**WORK INSTRUCTION:** Return each line of the records with nothing changed, pictures excepted.

Object correspondence data
^^^^^^^^

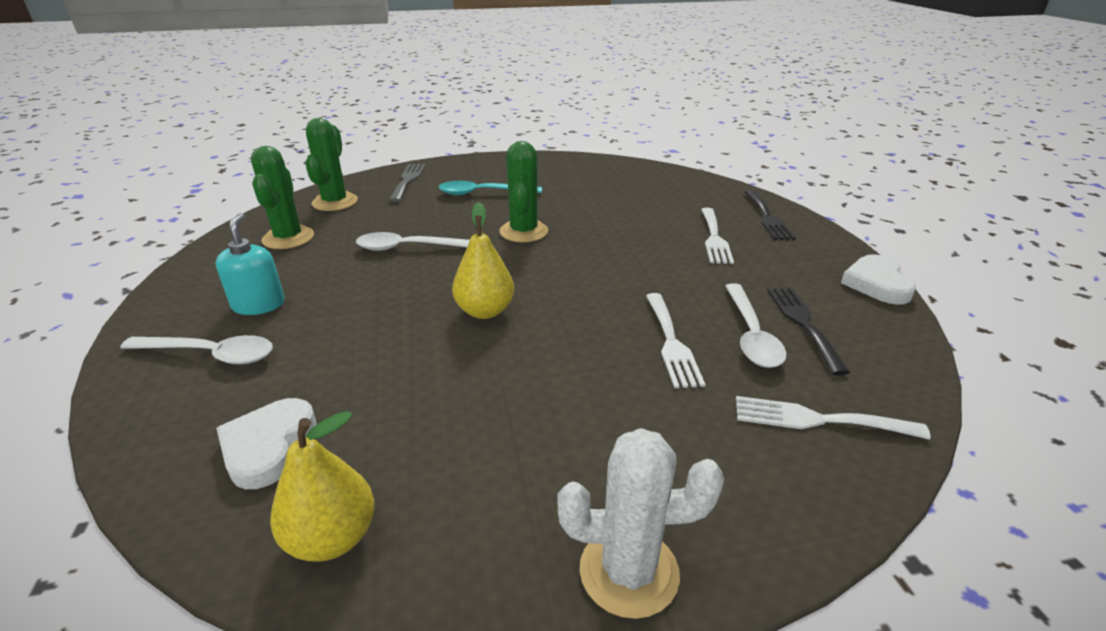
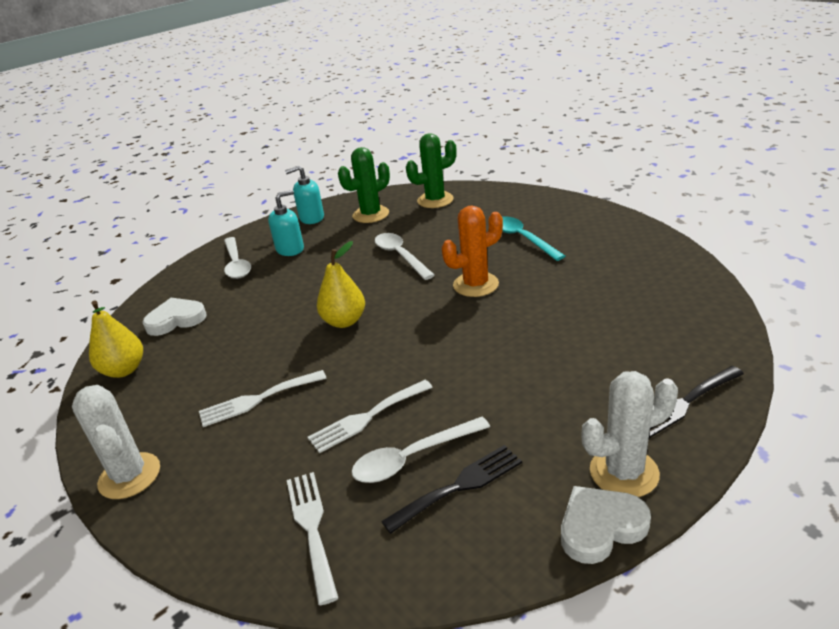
camera: 65 degrees right, 0 degrees up
grey fork [389,164,426,202] -> none
green cactus [500,141,548,242] -> orange cactus [442,205,503,297]
white fork [701,208,734,264] -> white fork moved to [199,370,326,427]
none -> turquoise soap dispenser [285,165,324,224]
none -> white cactus [582,371,678,497]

^^^^^^^^

**RESULT FOR THIS EXERCISE:**
camera: 65 degrees right, 0 degrees up
grey fork [389,164,426,202] -> none
green cactus [500,141,548,242] -> orange cactus [442,205,503,297]
white fork [701,208,734,264] -> white fork moved to [199,370,326,427]
none -> turquoise soap dispenser [285,165,324,224]
none -> white cactus [582,371,678,497]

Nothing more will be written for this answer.